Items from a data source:
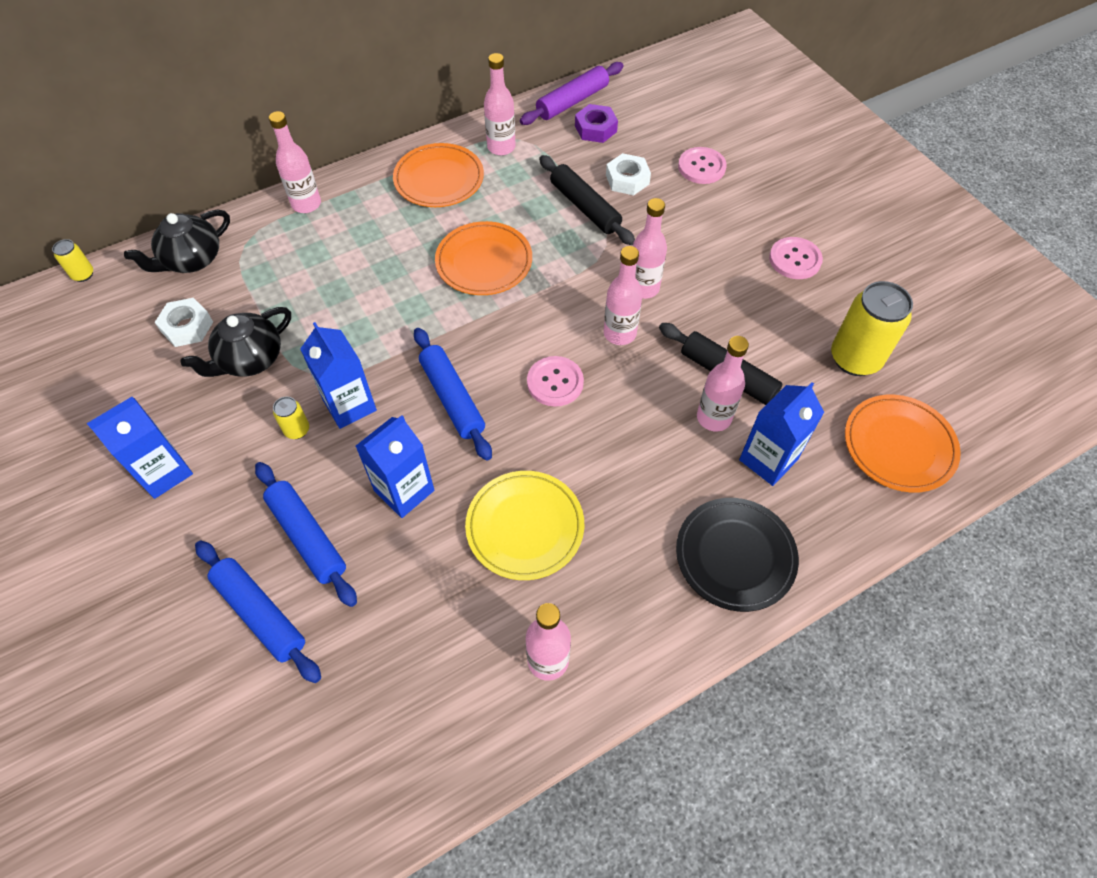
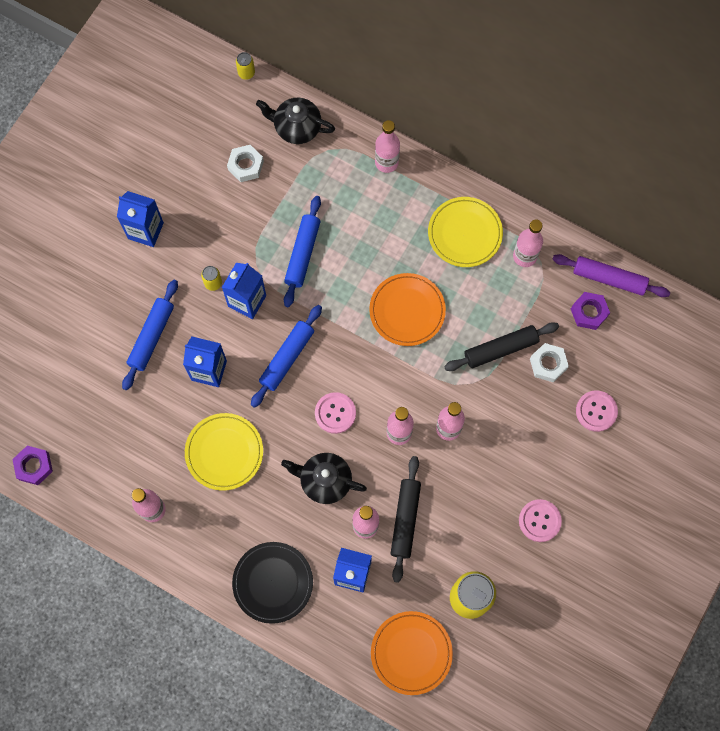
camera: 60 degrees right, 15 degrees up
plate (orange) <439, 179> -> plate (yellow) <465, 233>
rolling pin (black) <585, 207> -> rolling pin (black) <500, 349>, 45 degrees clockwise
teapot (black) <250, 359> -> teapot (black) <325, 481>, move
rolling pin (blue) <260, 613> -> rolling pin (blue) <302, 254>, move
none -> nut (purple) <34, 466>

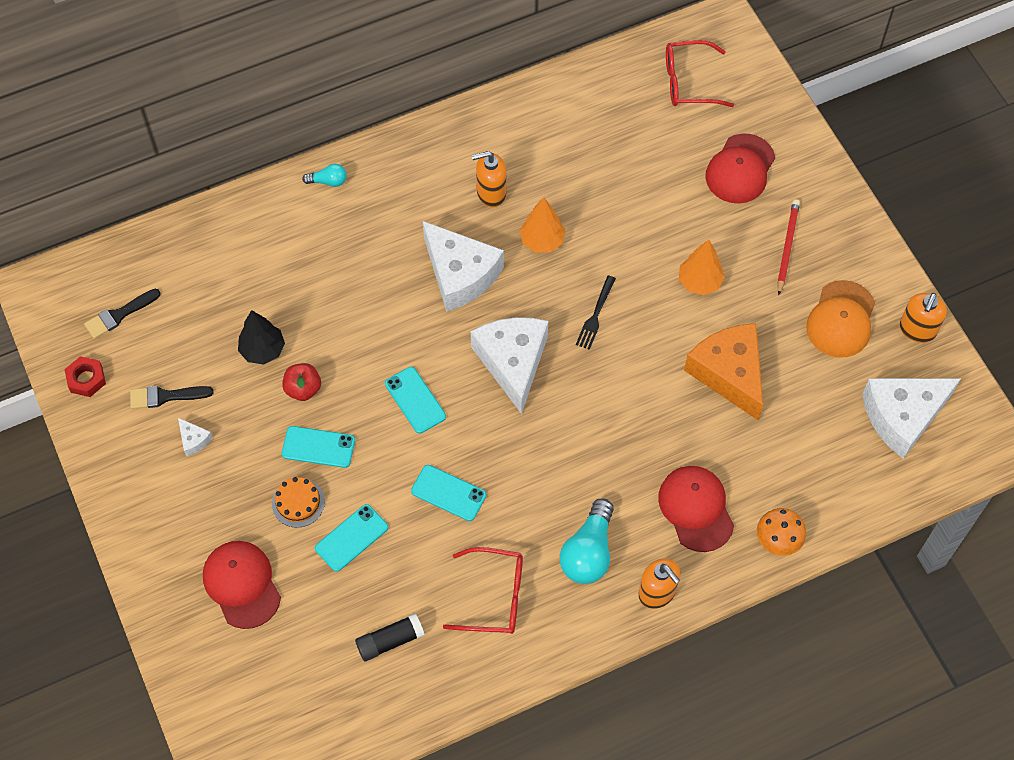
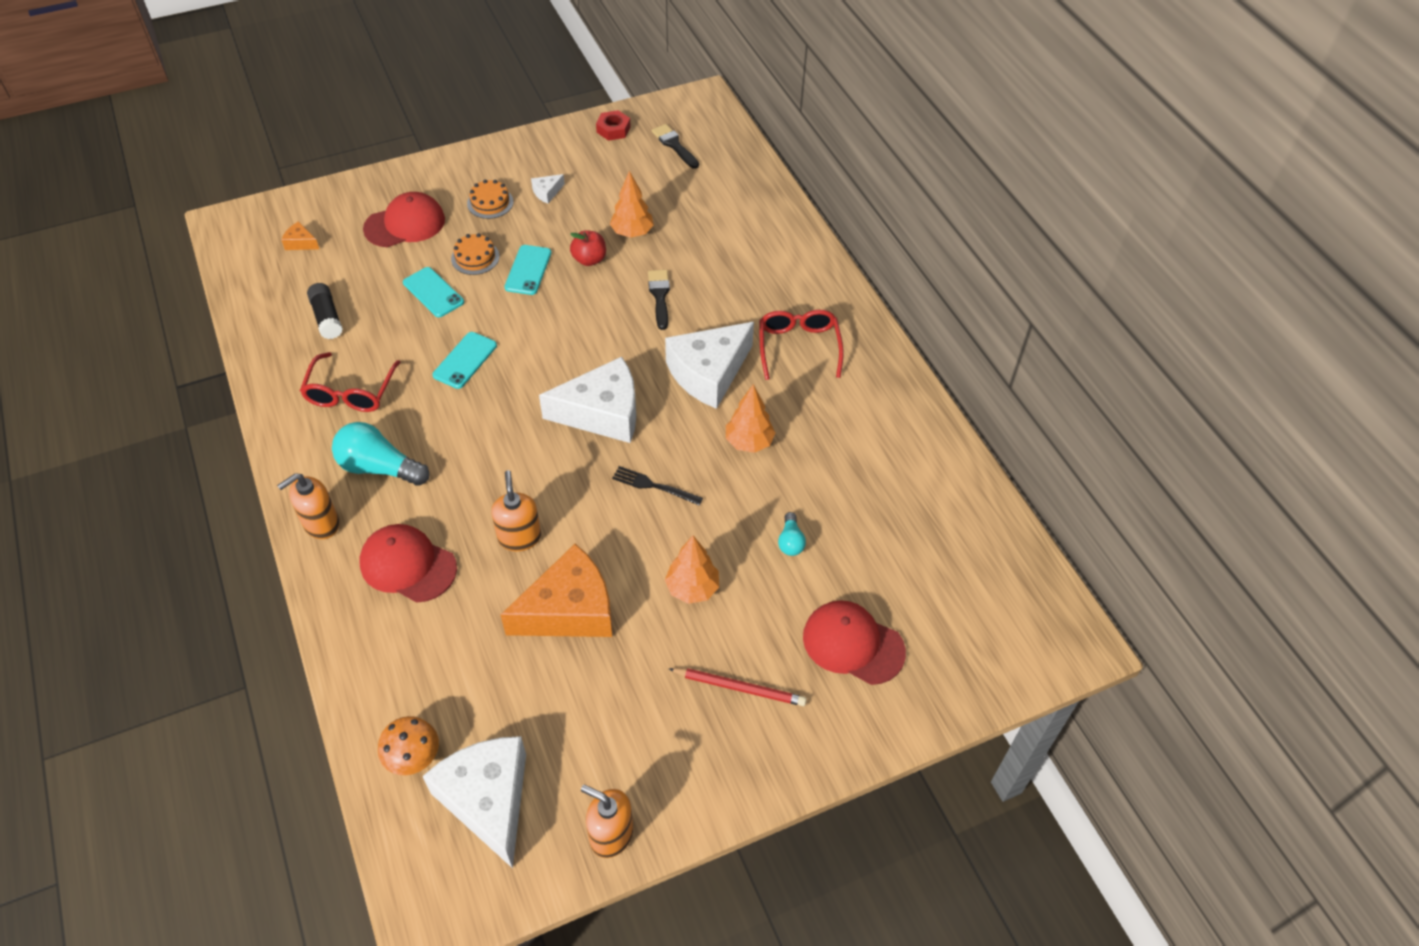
camera: 90 degrees right, 10 degrees down
glasses (red) <688, 82> -> glasses (red) <798, 347>, move
soap dispenser (orange) <491, 193> -> soap dispenser (orange) <519, 537>, move
light bulb (turquoise) <328, 181> -> light bulb (turquoise) <790, 541>, move
cap (orange) <841, 319> -> none
tree (black) <263, 350> -> tree (orange) <632, 233>
phone (turquoise) <415, 400> -> none
brush (black) <165, 396> -> brush (black) <659, 296>, move
cap (red) <696, 509> -> cap (red) <408, 565>, 135 degrees counterclockwise
mushroom (orange) <778, 540> -> mushroom (orange) <413, 756>, move
none -> cake (orange) <490, 203>
none -> cheese (orange) <301, 243>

• Exercise description: Nothing should appear in the answer except the lines from the first line of the data through the line holding "rolling pin (blue) <260, 613>", exactly as written, with pictures left out.

• Answer for this exercise:
camera: 60 degrees right, 15 degrees up
plate (orange) <439, 179> -> plate (yellow) <465, 233>
rolling pin (black) <585, 207> -> rolling pin (black) <500, 349>, 45 degrees clockwise
teapot (black) <250, 359> -> teapot (black) <325, 481>, move
rolling pin (blue) <260, 613> -> rolling pin (blue) <302, 254>, move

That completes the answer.